## WHAT NEEDS TO BE DONE:
Rewrite all the rows below as a numbered list. Skip any blank lines and leave the pictures out.

[Begin EXCERPTED DATA]

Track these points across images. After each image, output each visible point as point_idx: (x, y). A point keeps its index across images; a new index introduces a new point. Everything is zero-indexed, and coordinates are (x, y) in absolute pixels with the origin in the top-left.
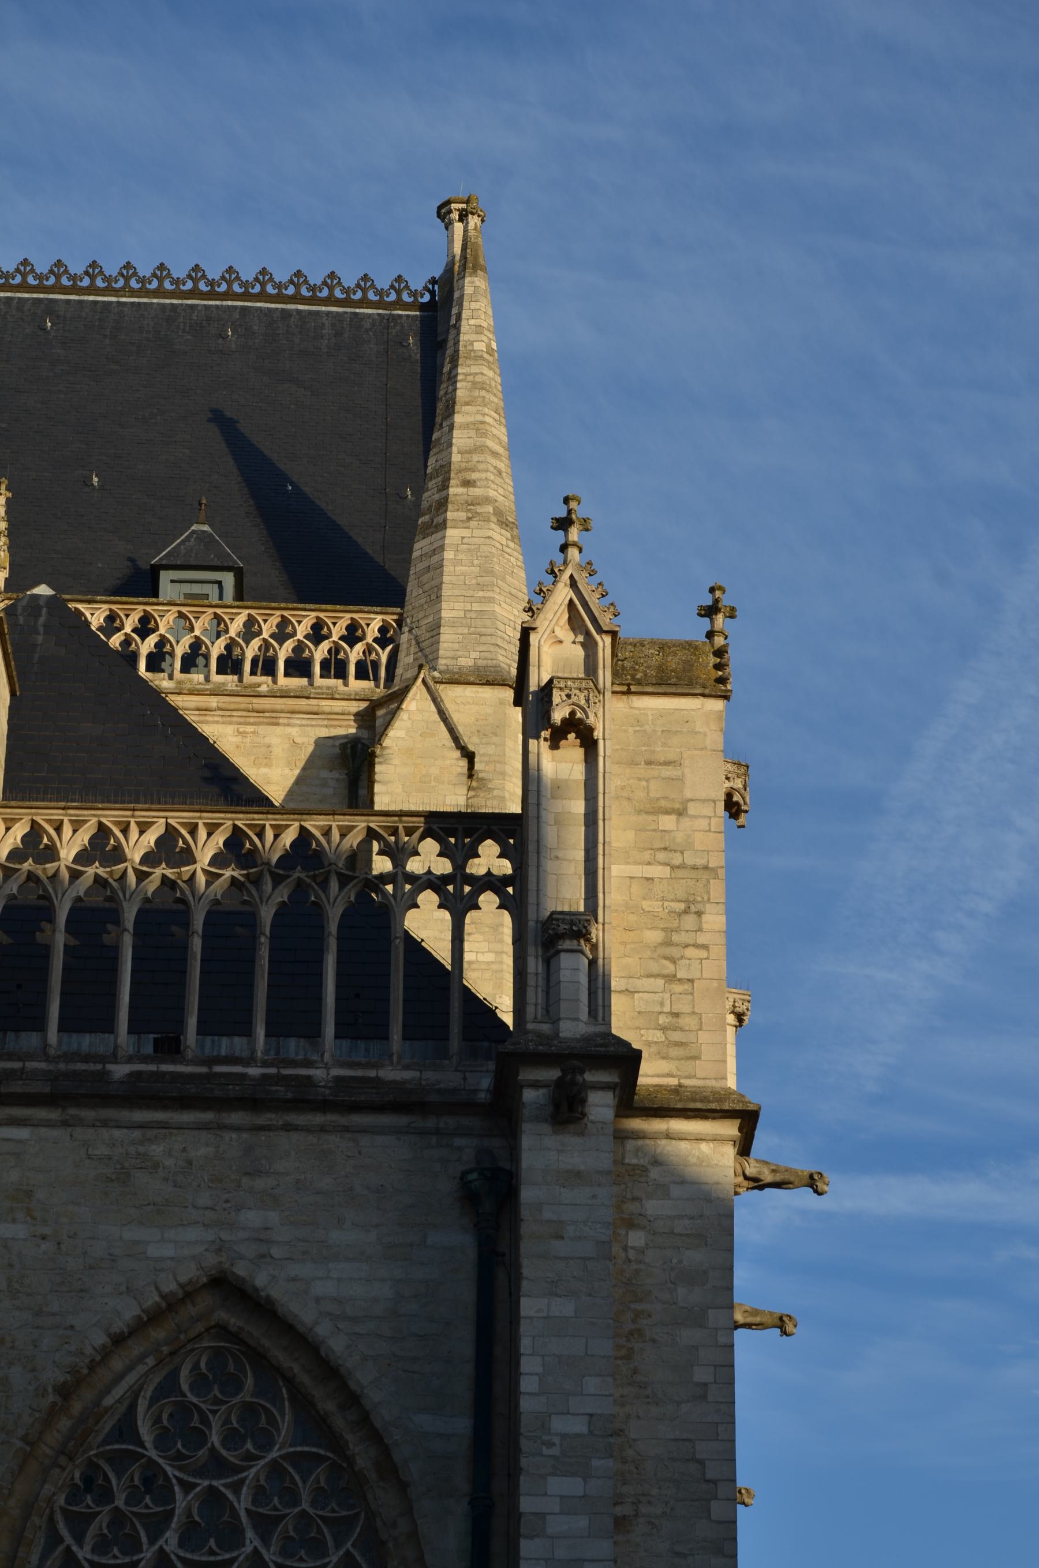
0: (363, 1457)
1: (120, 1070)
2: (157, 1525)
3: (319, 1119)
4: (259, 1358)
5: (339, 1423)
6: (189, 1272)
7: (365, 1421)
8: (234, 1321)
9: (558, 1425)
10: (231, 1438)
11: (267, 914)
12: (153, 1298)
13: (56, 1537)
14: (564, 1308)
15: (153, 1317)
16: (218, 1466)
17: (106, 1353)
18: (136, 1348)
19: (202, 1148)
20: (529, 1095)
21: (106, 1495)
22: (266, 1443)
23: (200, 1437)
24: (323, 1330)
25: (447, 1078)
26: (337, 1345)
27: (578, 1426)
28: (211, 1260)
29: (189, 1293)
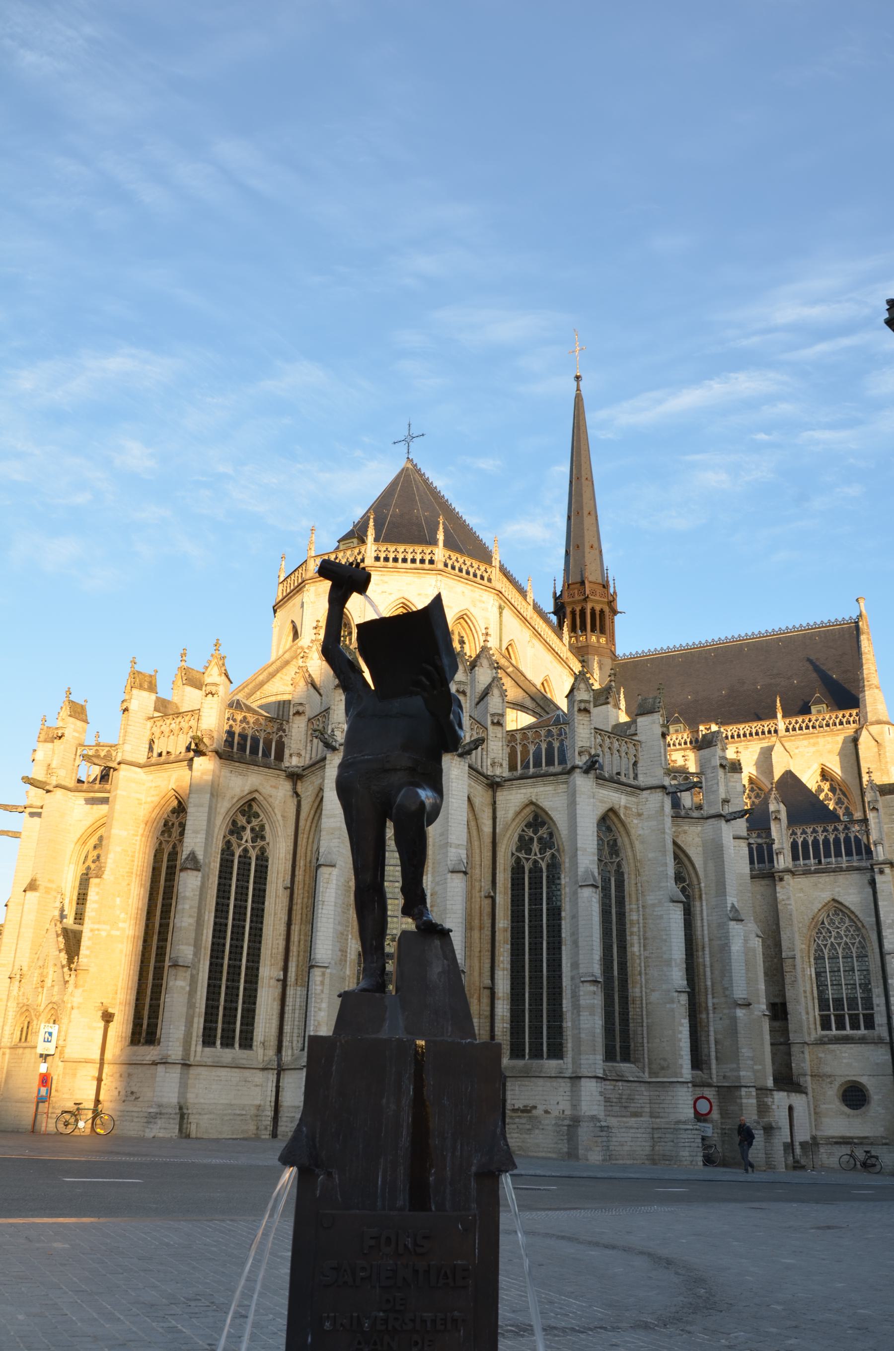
0: (860, 925)
1: (813, 868)
2: (830, 937)
3: (844, 873)
4: (841, 910)
5: (855, 920)
6: (829, 899)
7: (859, 919)
8: (837, 905)
9: (887, 921)
10: (839, 923)
11: (831, 840)
12: (824, 904)
13: (815, 941)
14: (885, 903)
15: (824, 906)
16: (838, 928)
17: (818, 912)
18: (822, 911)
19: (827, 879)
20: (875, 870)
21: (821, 933)
22: (845, 924)
23: (834, 923)
24: (850, 906)
25: (864, 864)
26: (853, 908)
27: (890, 921)
28: (832, 897)
29: (829, 902)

[End EXCERPTED DATA]

## SOLUTION:
1. Track these points across images. After each image, output each visible point as point_idx: (x, y). A point keeps its index across images; a new index introduces a new point. Everything is zero-indexed, and coordinates are (x, y) in absolute pixels with the origin in the top-left.
2. 0: (363, 1457)
3. 1: (120, 1070)
4. 2: (157, 1525)
5. 3: (319, 1119)
6. 4: (259, 1358)
7. 5: (339, 1423)
8. 6: (189, 1272)
9. 7: (365, 1421)
10. 8: (234, 1321)
11. 9: (558, 1425)
12. 10: (231, 1438)
13. 11: (267, 914)
14. 12: (153, 1298)
15. 13: (56, 1537)
16. 14: (564, 1308)
17. 15: (153, 1317)
18. 16: (218, 1466)
19. 17: (106, 1353)
20. 18: (136, 1348)
21. 19: (202, 1148)
22. 20: (529, 1095)
23. 21: (106, 1495)
24. 22: (266, 1443)
25. 23: (200, 1437)
26. 24: (323, 1330)
27. 25: (447, 1078)
28. 26: (337, 1345)
29. 27: (578, 1426)
30. 28: (211, 1260)
31. 29: (189, 1293)
32. 0: (860, 925)
33. 1: (813, 868)
34. 2: (830, 937)
35. 3: (844, 873)
36. 4: (841, 910)
37. 5: (855, 920)
38. 6: (829, 899)
39. 7: (859, 919)
40. 8: (837, 905)
41. 9: (887, 921)
42. 10: (839, 923)
43. 11: (831, 840)
44. 12: (824, 904)
45. 13: (815, 941)
46. 14: (885, 903)
47. 15: (824, 906)
48. 16: (838, 928)
49. 17: (818, 912)
50. 18: (822, 911)
51. 19: (827, 879)
52. 20: (875, 870)
53. 21: (821, 933)
54. 22: (845, 924)
55. 23: (834, 923)
56. 24: (850, 906)
57. 25: (864, 864)
58. 26: (853, 908)
59. 27: (890, 921)
60. 28: (832, 897)
61. 29: (829, 902)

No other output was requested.